| Activity |
Using the entries below, write out the line with "U2: OR 74LS32", the line with "BT203: 12V (plus", and every line in between, exactly as each is written.

[Recorded data]
-=-=-=-=-

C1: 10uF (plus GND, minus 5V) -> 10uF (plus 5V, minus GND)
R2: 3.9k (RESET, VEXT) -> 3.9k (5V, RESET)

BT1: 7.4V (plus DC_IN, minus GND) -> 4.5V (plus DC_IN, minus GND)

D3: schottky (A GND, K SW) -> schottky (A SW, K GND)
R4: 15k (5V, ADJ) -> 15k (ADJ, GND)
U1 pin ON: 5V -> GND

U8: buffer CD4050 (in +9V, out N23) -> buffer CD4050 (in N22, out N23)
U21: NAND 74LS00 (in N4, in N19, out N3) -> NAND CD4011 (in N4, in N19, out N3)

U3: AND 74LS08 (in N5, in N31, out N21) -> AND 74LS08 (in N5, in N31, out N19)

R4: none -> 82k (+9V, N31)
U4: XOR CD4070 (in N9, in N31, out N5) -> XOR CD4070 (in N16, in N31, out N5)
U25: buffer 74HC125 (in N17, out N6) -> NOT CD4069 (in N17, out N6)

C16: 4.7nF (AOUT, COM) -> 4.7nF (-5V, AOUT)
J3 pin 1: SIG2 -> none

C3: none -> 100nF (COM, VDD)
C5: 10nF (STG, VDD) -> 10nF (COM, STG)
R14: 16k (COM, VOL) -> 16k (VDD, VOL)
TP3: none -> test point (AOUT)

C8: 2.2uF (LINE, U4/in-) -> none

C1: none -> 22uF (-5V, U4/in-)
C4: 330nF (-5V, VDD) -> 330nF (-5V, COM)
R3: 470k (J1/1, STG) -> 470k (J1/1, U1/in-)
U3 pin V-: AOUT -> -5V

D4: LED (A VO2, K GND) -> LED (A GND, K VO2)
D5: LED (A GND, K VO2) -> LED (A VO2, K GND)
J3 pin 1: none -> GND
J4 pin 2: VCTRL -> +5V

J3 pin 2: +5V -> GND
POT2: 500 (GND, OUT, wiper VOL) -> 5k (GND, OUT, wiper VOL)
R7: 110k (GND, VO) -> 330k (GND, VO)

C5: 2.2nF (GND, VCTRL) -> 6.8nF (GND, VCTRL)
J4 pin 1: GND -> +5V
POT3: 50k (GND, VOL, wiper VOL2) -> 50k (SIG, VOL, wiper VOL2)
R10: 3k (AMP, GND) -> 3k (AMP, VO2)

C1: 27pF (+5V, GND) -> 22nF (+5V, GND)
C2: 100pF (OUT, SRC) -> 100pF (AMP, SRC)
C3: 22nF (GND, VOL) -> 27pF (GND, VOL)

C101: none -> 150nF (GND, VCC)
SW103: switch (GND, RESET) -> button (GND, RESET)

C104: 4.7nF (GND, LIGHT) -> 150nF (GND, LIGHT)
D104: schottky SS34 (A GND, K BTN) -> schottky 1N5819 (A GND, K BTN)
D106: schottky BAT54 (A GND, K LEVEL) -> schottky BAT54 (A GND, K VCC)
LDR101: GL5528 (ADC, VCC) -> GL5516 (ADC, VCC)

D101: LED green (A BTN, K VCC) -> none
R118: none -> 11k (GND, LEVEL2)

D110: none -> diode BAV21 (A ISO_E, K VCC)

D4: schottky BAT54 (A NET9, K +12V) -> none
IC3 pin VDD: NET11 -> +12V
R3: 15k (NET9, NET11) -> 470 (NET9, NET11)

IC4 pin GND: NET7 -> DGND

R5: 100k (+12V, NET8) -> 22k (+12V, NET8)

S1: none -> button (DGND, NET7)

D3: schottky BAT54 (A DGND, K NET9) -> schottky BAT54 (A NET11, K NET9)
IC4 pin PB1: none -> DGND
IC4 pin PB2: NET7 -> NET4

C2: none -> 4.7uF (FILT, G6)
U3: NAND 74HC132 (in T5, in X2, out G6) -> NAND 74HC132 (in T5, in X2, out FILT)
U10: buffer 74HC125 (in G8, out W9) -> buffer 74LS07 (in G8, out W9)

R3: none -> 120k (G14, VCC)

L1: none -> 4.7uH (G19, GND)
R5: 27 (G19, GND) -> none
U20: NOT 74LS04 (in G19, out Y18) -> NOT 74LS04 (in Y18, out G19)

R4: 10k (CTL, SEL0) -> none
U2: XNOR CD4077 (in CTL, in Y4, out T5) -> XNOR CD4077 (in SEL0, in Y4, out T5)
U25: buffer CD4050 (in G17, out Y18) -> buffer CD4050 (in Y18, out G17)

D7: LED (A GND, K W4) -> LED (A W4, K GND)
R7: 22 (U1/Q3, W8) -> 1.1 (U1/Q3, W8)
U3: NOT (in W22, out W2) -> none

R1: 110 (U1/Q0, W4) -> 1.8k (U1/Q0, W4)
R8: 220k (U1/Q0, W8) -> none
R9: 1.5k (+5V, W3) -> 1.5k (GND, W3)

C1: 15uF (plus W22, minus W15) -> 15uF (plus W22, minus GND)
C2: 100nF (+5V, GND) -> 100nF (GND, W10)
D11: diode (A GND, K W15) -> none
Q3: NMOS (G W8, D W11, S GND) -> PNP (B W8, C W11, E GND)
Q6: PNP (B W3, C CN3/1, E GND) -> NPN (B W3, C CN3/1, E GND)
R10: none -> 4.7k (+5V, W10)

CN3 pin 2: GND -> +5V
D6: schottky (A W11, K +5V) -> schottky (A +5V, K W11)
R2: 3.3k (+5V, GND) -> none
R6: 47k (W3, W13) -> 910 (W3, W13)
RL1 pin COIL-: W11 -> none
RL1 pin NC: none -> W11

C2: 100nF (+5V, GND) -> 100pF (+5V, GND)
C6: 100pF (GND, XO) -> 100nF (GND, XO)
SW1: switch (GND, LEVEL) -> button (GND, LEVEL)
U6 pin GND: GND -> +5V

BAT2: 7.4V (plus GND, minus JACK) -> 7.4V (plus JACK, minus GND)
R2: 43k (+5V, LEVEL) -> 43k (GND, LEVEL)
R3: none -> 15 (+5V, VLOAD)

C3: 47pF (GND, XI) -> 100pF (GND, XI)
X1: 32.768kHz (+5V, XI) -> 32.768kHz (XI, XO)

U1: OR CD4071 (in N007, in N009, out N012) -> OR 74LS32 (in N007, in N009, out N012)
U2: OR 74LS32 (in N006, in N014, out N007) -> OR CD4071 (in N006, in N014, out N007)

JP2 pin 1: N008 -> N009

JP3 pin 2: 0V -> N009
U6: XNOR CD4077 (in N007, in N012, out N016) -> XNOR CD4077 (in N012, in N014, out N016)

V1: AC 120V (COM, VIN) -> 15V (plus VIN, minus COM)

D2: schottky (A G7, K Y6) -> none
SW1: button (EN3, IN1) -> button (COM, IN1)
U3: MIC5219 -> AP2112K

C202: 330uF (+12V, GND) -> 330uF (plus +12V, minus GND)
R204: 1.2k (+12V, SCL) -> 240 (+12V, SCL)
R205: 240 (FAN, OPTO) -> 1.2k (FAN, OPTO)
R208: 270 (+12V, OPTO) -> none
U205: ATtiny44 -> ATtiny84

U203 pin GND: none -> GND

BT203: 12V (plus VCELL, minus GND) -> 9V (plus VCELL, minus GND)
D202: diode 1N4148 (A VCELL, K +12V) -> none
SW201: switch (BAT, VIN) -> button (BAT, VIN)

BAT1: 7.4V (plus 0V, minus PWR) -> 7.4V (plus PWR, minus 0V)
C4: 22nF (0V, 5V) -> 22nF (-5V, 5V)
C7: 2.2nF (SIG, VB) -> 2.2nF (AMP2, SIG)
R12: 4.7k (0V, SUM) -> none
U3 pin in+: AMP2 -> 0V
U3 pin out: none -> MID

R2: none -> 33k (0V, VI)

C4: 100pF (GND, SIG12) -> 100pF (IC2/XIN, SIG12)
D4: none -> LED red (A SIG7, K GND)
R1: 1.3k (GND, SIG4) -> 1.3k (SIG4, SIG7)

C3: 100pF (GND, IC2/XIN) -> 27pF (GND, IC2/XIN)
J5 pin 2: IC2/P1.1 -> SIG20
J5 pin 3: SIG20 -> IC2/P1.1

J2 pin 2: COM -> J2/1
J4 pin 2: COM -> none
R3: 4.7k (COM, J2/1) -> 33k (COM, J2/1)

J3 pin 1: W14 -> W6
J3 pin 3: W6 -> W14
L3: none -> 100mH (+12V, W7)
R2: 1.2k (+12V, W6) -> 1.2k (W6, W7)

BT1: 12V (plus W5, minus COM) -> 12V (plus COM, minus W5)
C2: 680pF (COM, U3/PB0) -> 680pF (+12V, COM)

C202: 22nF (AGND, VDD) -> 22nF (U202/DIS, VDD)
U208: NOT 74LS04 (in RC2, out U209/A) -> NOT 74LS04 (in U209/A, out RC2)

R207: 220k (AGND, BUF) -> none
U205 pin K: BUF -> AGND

-=-=-=-=-

| Finished task |
U2: OR 74LS32 (in N006, in N014, out N007) -> OR CD4071 (in N006, in N014, out N007)

JP2 pin 1: N008 -> N009

JP3 pin 2: 0V -> N009
U6: XNOR CD4077 (in N007, in N012, out N016) -> XNOR CD4077 (in N012, in N014, out N016)

V1: AC 120V (COM, VIN) -> 15V (plus VIN, minus COM)

D2: schottky (A G7, K Y6) -> none
SW1: button (EN3, IN1) -> button (COM, IN1)
U3: MIC5219 -> AP2112K

C202: 330uF (+12V, GND) -> 330uF (plus +12V, minus GND)
R204: 1.2k (+12V, SCL) -> 240 (+12V, SCL)
R205: 240 (FAN, OPTO) -> 1.2k (FAN, OPTO)
R208: 270 (+12V, OPTO) -> none
U205: ATtiny44 -> ATtiny84

U203 pin GND: none -> GND

BT203: 12V (plus VCELL, minus GND) -> 9V (plus VCELL, minus GND)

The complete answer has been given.